# [Exercise directions]
Scan the records below for the word "toothbrush". Copy each line where it appears.

Before-and-after object listings
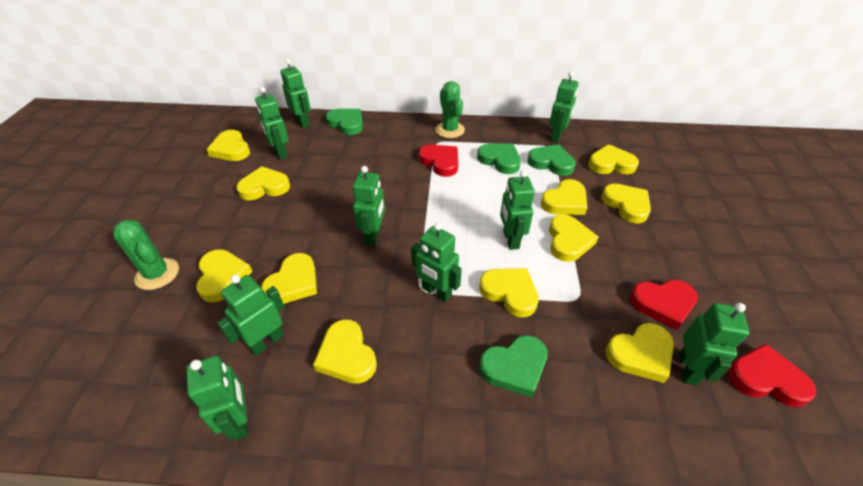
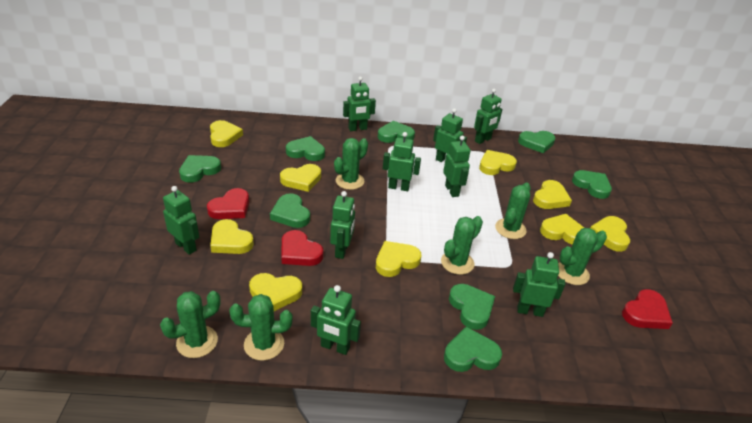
green cactus: 2 -> 6
green heart: 4 -> 8
yellow heart: 11 -> 9

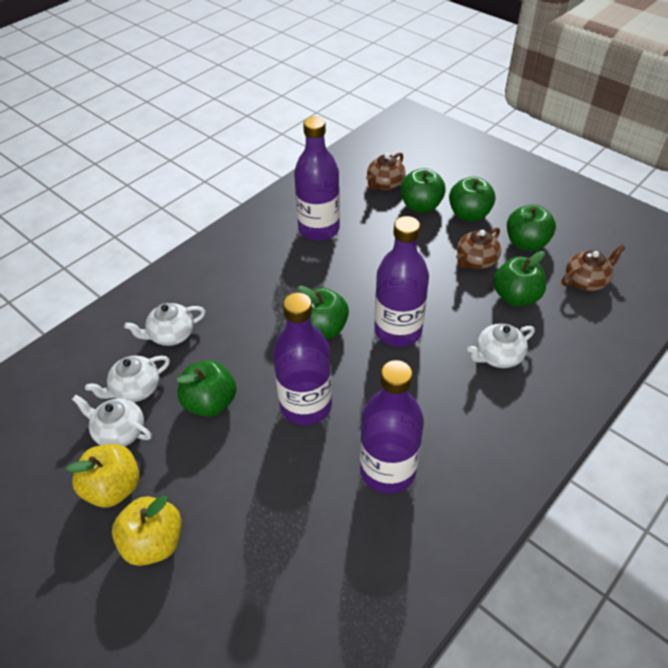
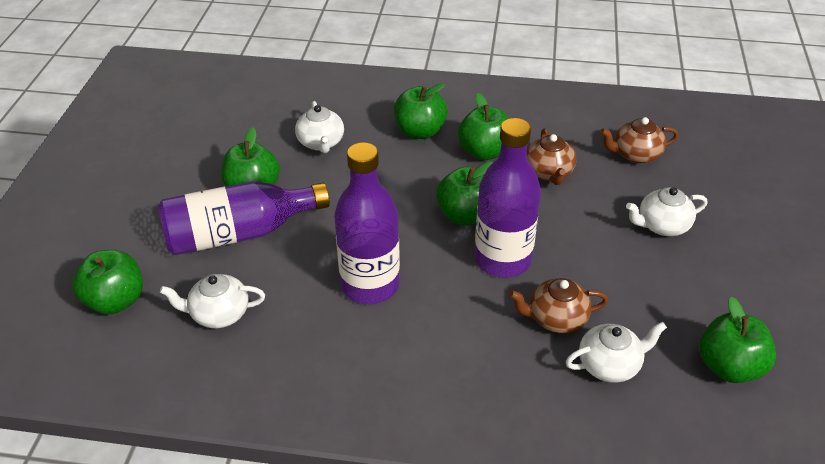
purple bottle: 4 -> 3
yellow apple: 2 -> 0

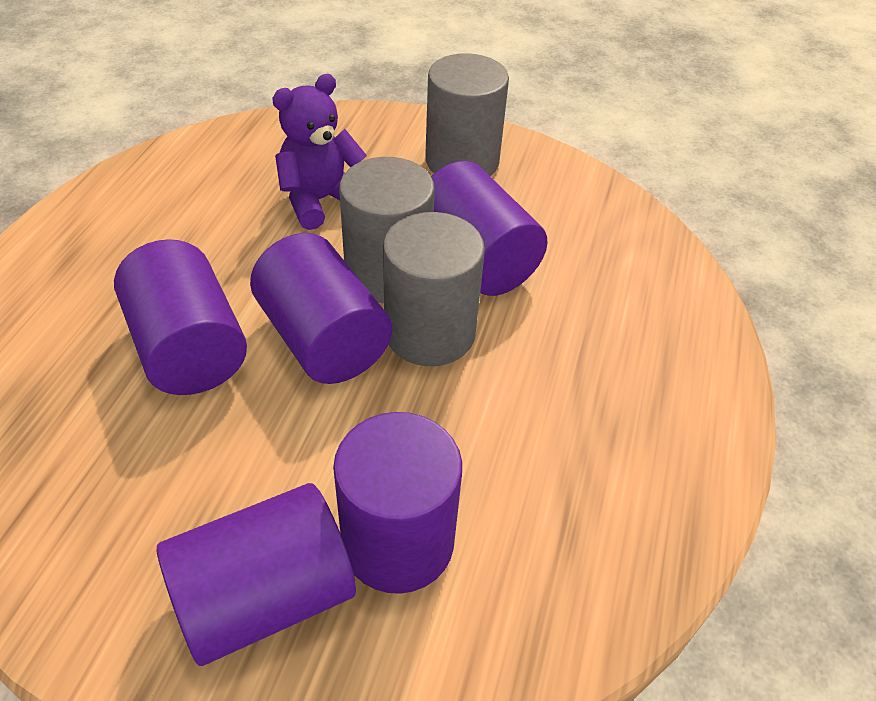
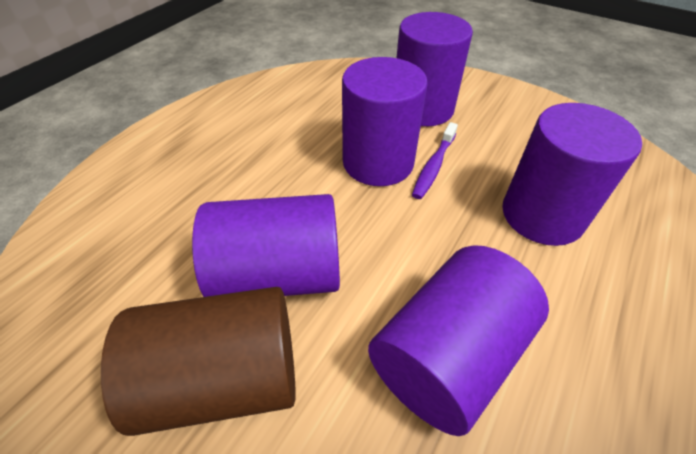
brown cylinder: 0 -> 1
grey cylinder: 3 -> 0
purple teddy bear: 1 -> 0
purple toothbrush: 0 -> 1

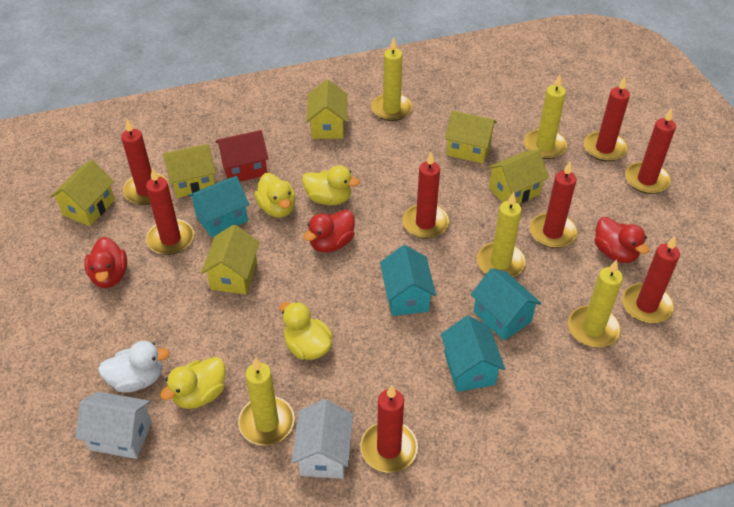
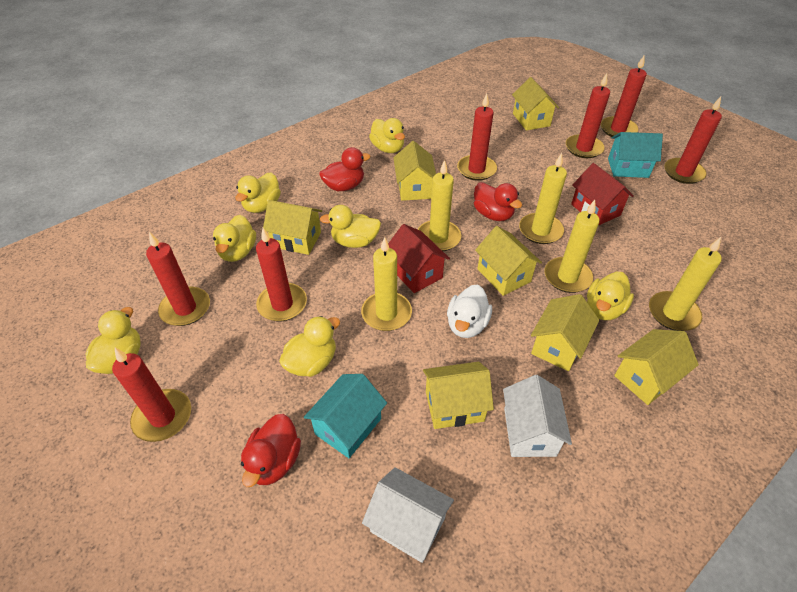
red candle: 8 -> 7
red house: 1 -> 2
turquoise house: 4 -> 2
yellow duck: 4 -> 7
yellow house: 6 -> 7

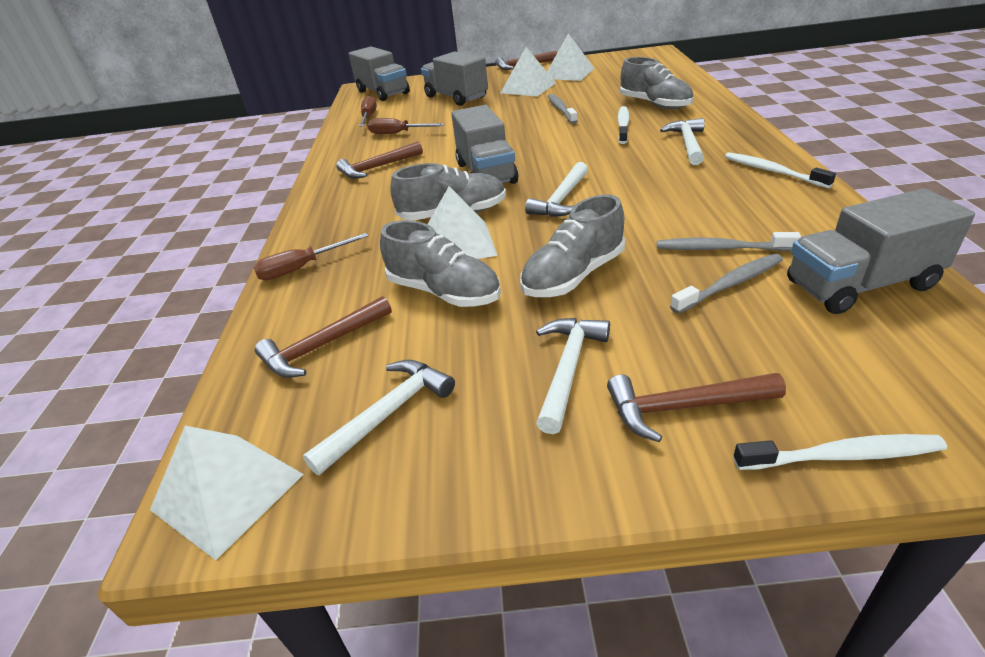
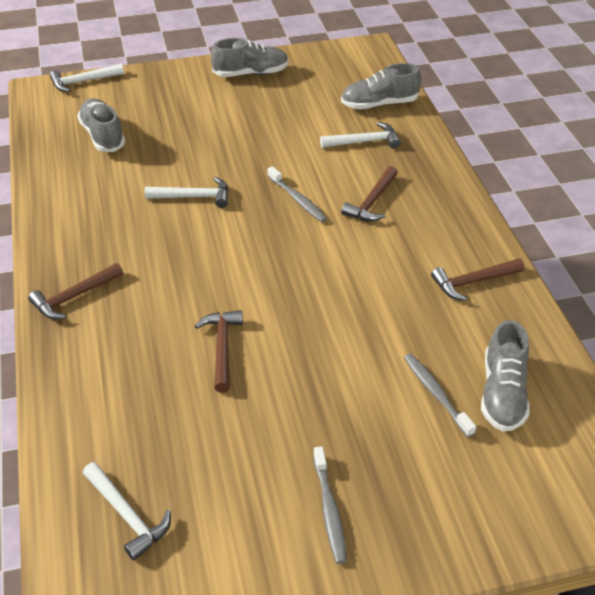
brown screwdriver: 3 -> 0
grey truck: 4 -> 0
white pyramid: 4 -> 0
white toothbrush: 3 -> 0

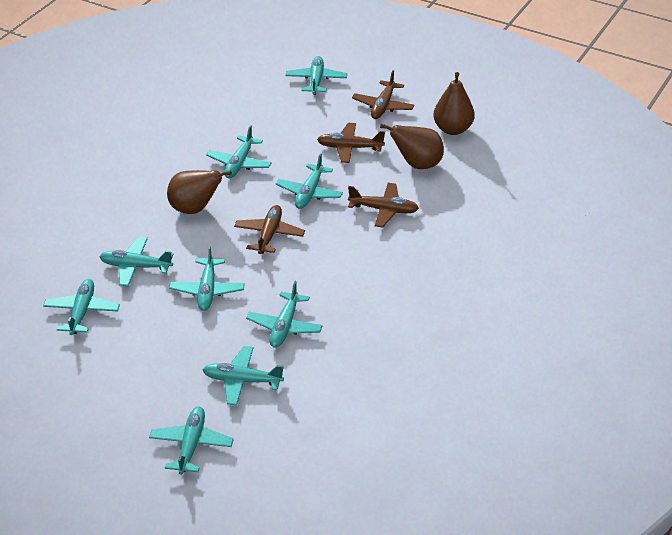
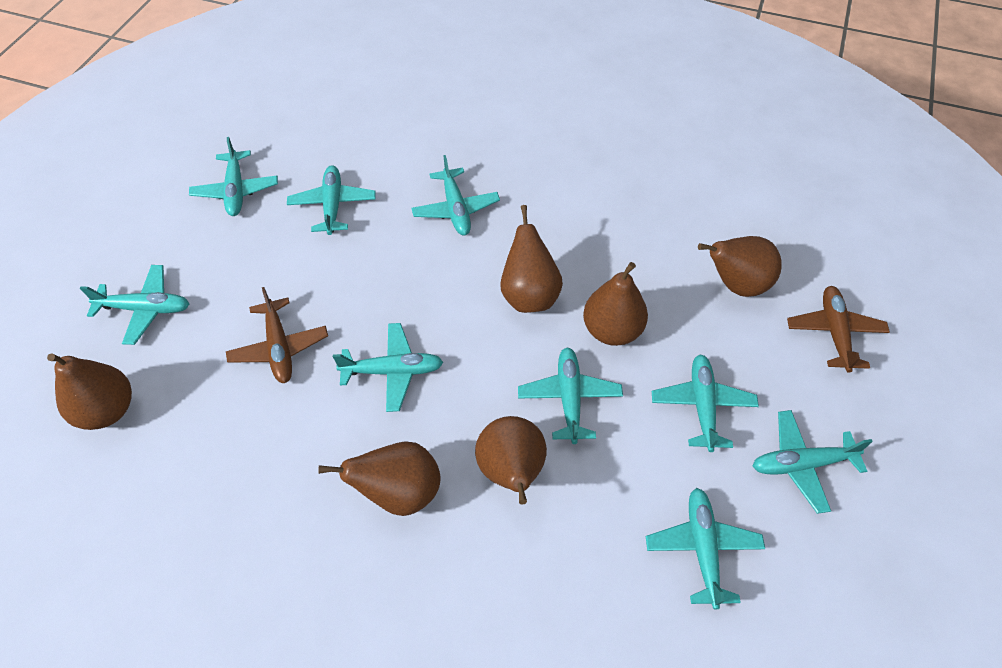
brown pear: 3 -> 6
brown plane: 4 -> 2

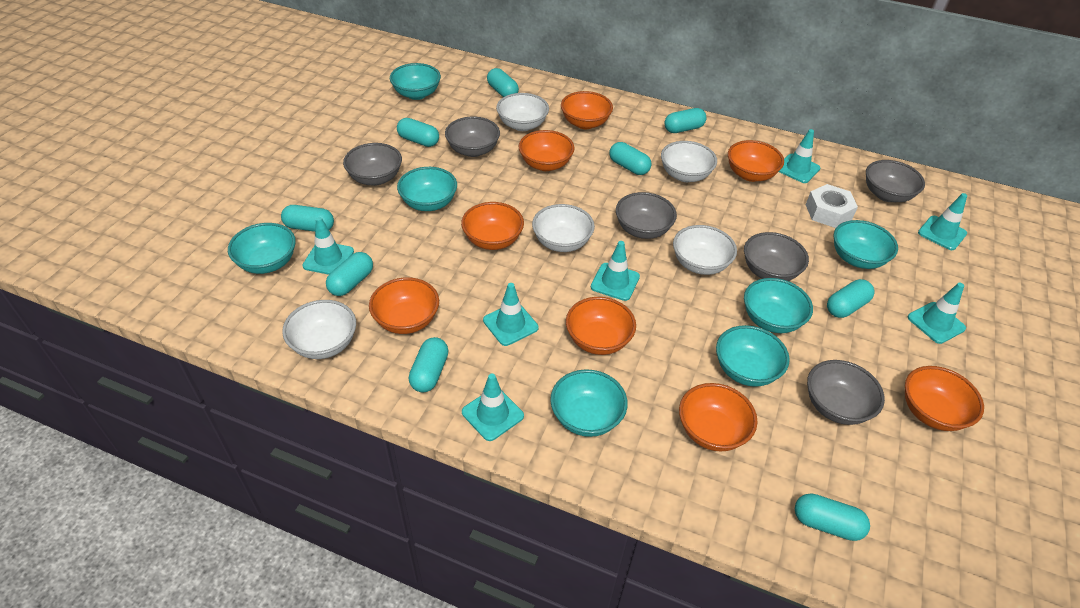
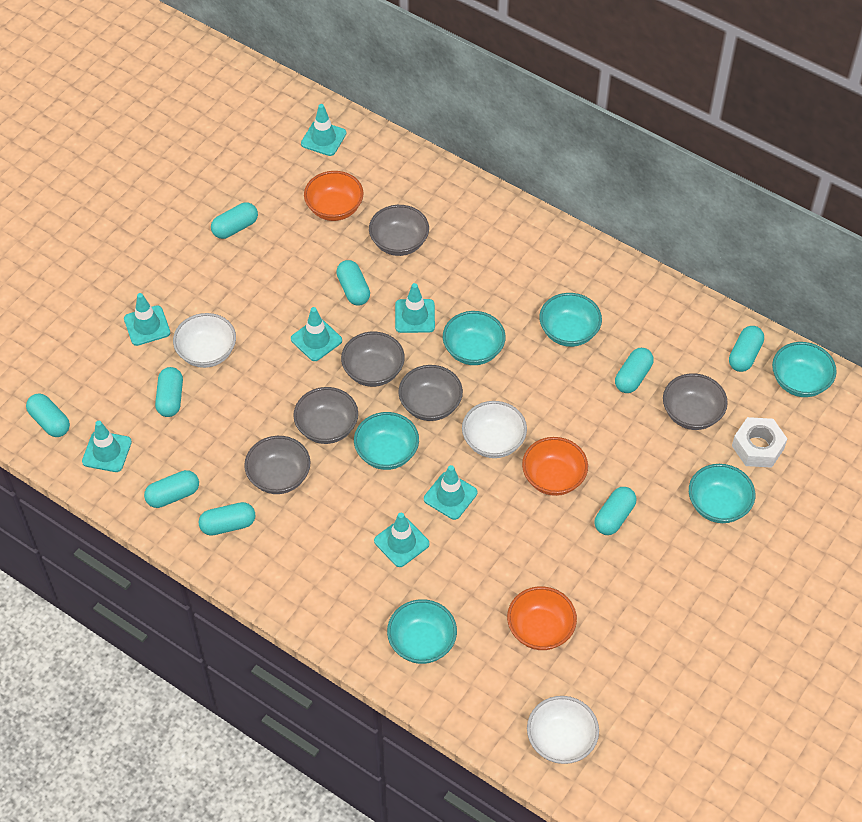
orange bowl: 8 -> 3
turquoise bowl: 7 -> 6
white bowl: 5 -> 3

# [Response]
purple toothbrush: 0 -> 1
white toothbrush: 3 -> 0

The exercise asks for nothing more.